**Brief:** What is the number of lines in the entries that contain "grey"? Reply with that number only.

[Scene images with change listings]
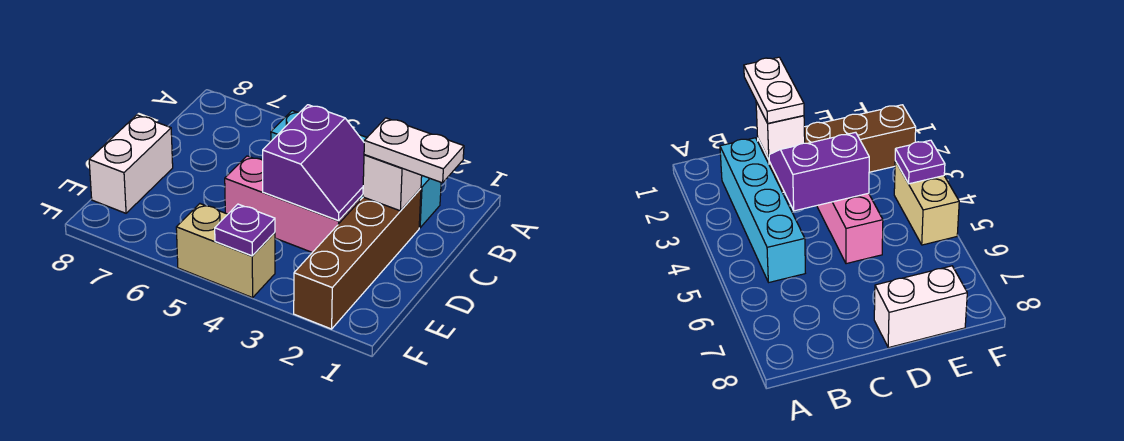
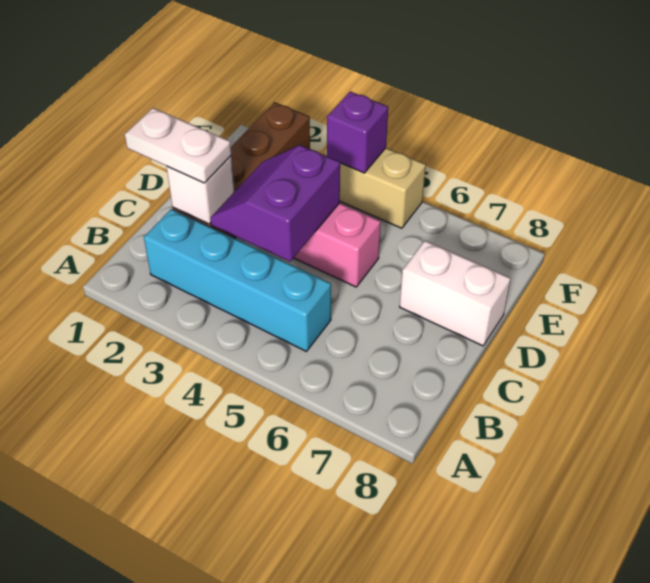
white brick D8:E8 level 1 -> white brick D7:D8 level 1
purple plate F4 level 2 -> purple brick F4 level 2

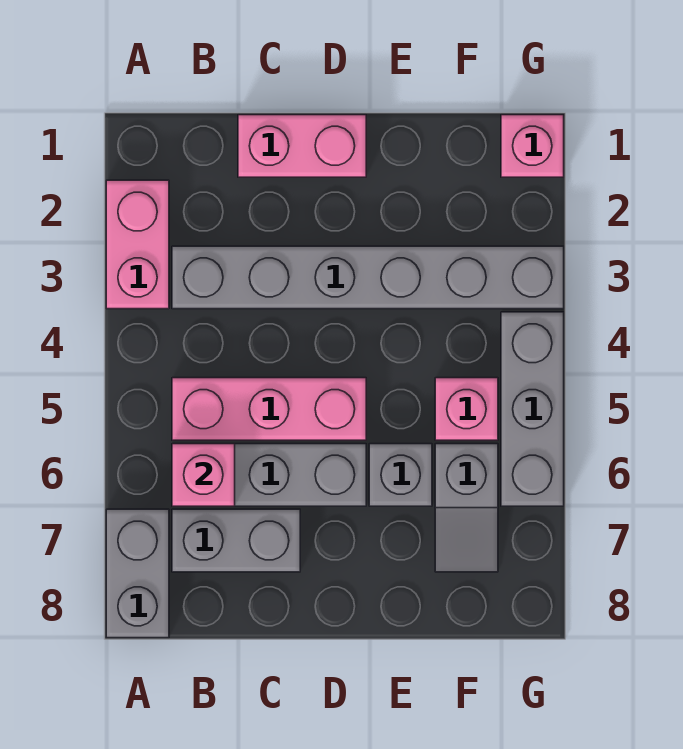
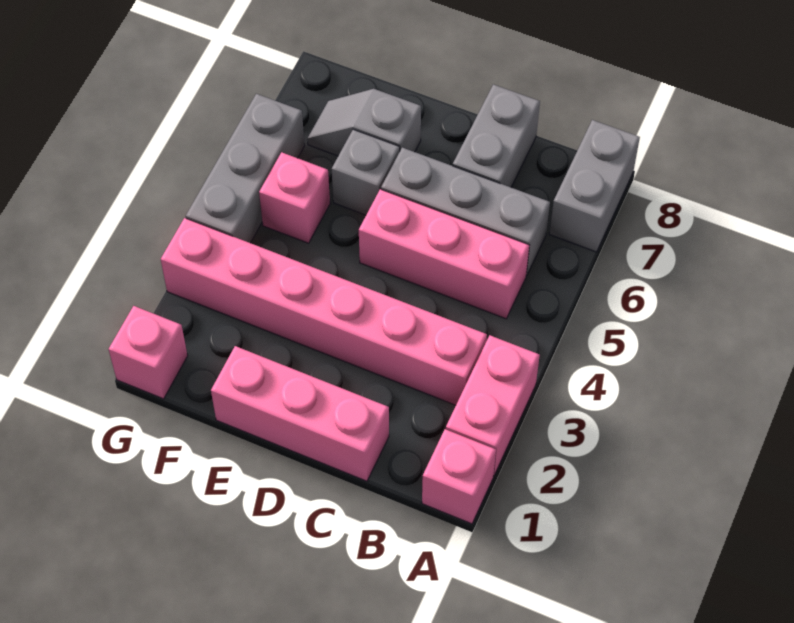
grey brick B3:G3 level 1 -> pink brick B3:G3 level 1
pink brick B6 level 2 -> pink brick A1 level 1
grey brick B7:C7 level 1 -> grey brick C7:C8 level 1
pink brick C1:D1 level 1 -> pink brick C1:E1 level 1
grey slope F6:F7 level 1 top 6 -> grey slope E7:F7 level 1 top E

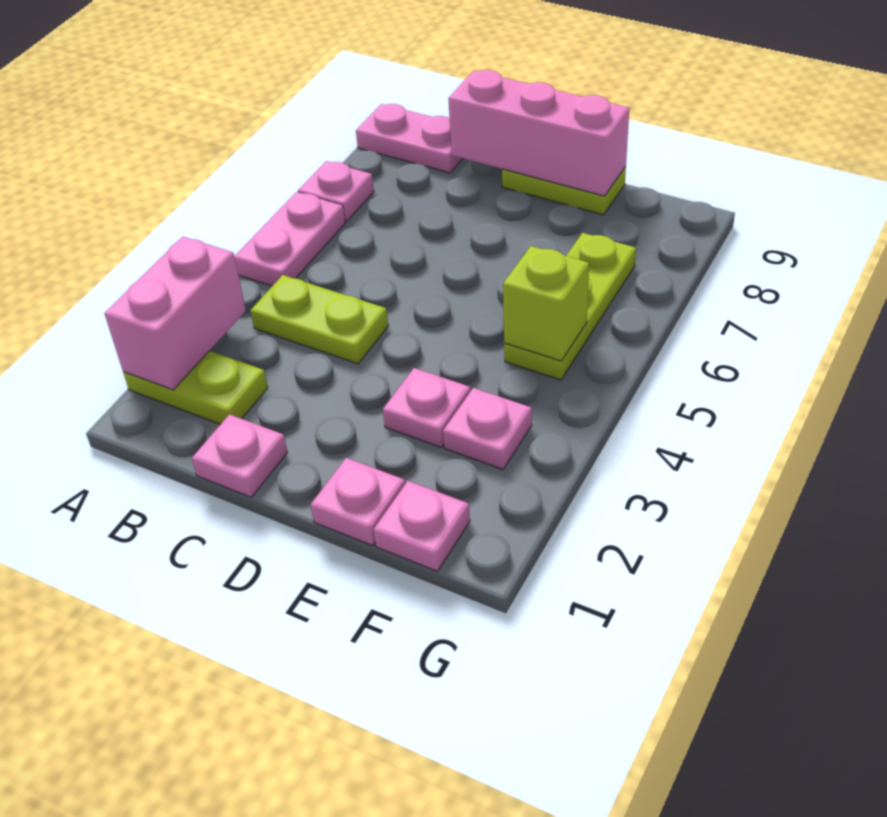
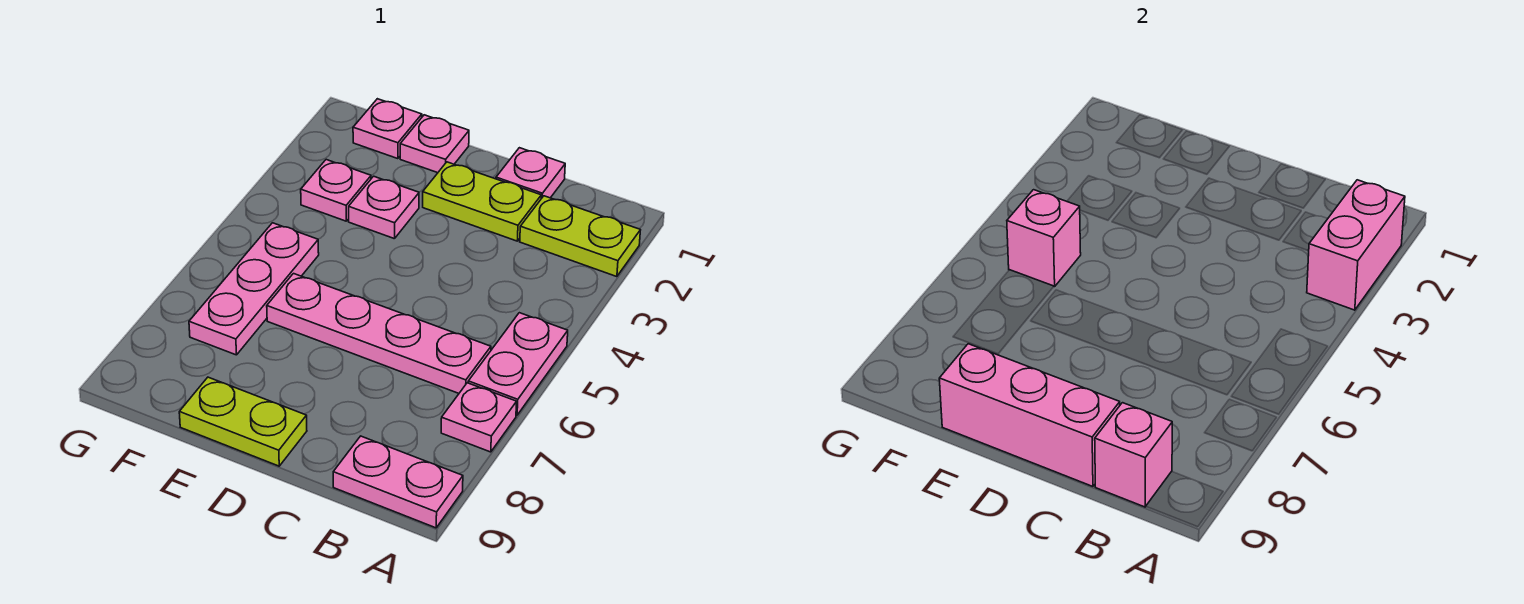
lime plate B4:C4 level 1 -> lime plate C2:D2 level 1
none -> pink plate B6:E6 level 1
none -> pink brick B9 level 2
lime plate F5:F7 level 1 -> pink plate F5:F7 level 1
lime brick F5 level 2 -> pink brick F5 level 2

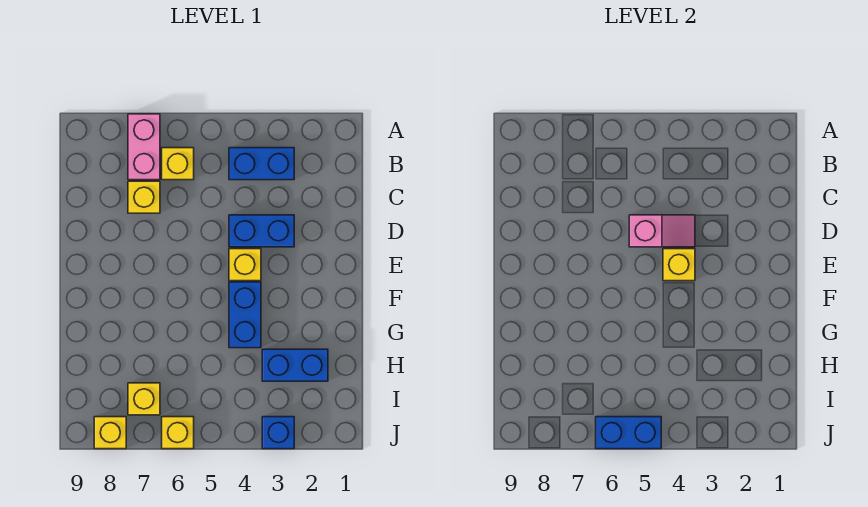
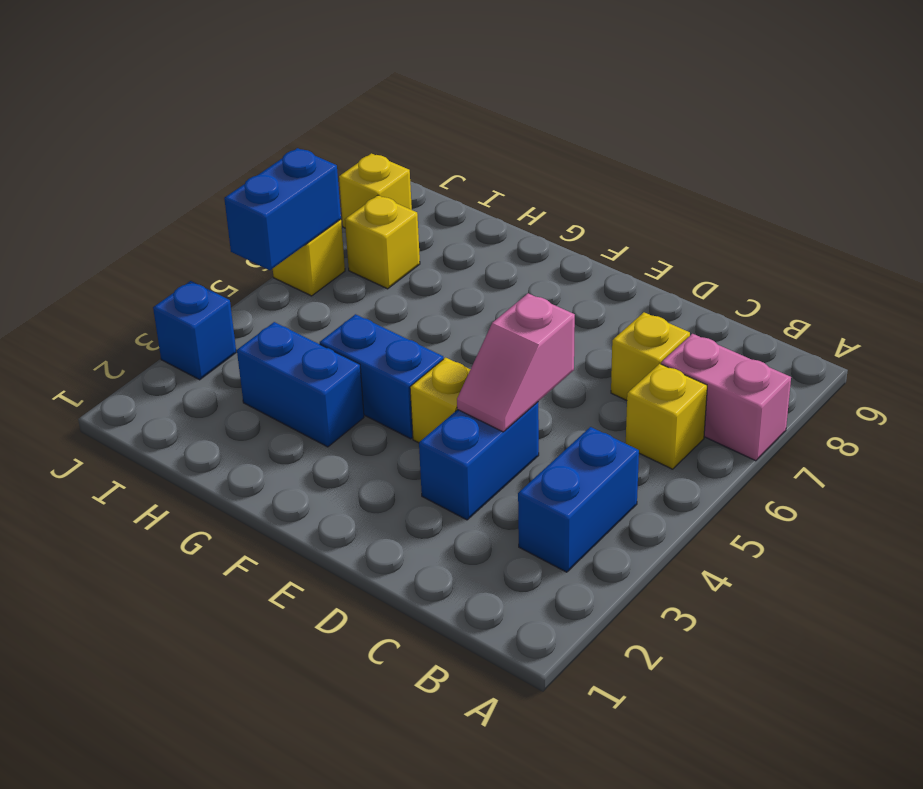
yellow brick E4 level 2 -> none
blue brick H2:H3 level 1 -> blue brick G3:H3 level 1

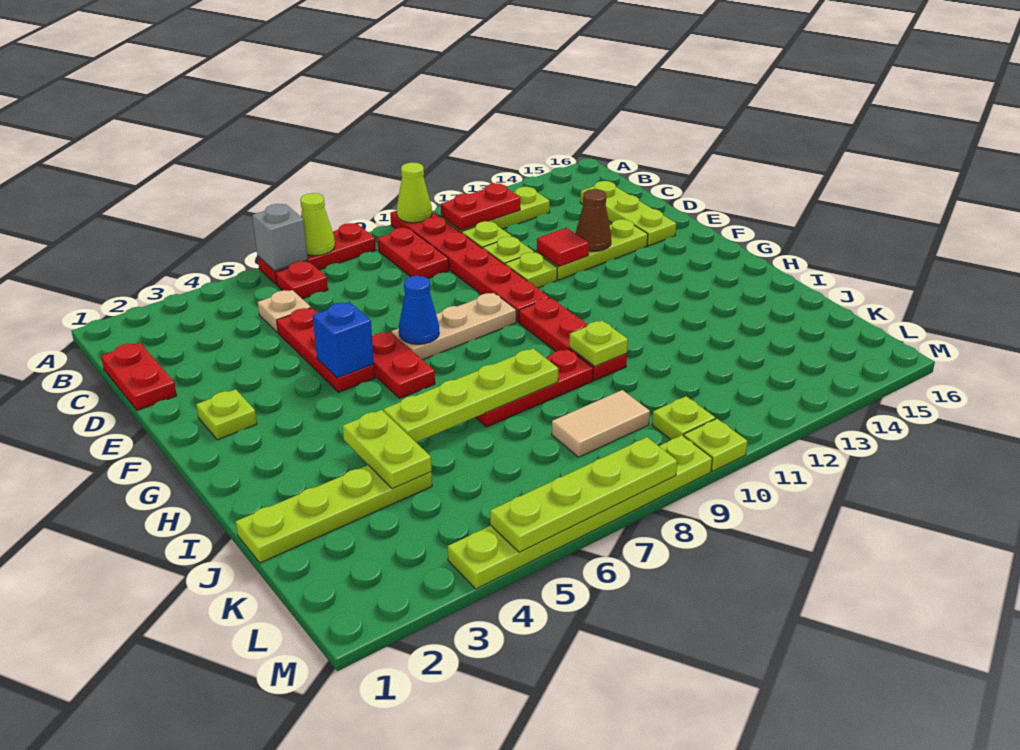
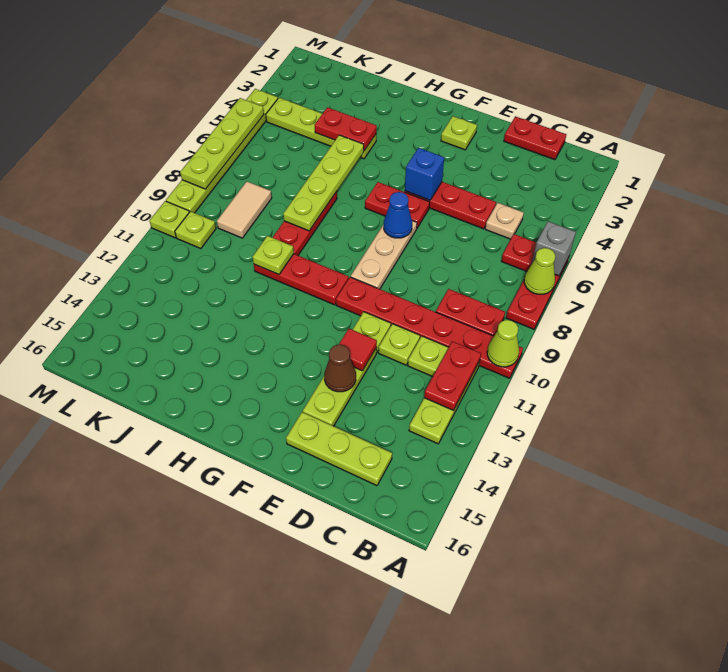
lime plate I4:J4 level 2 -> red plate I4:J4 level 2
lime plate J1:J4 level 1 -> lime plate I4:L4 level 1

**Answer to the problem:** 3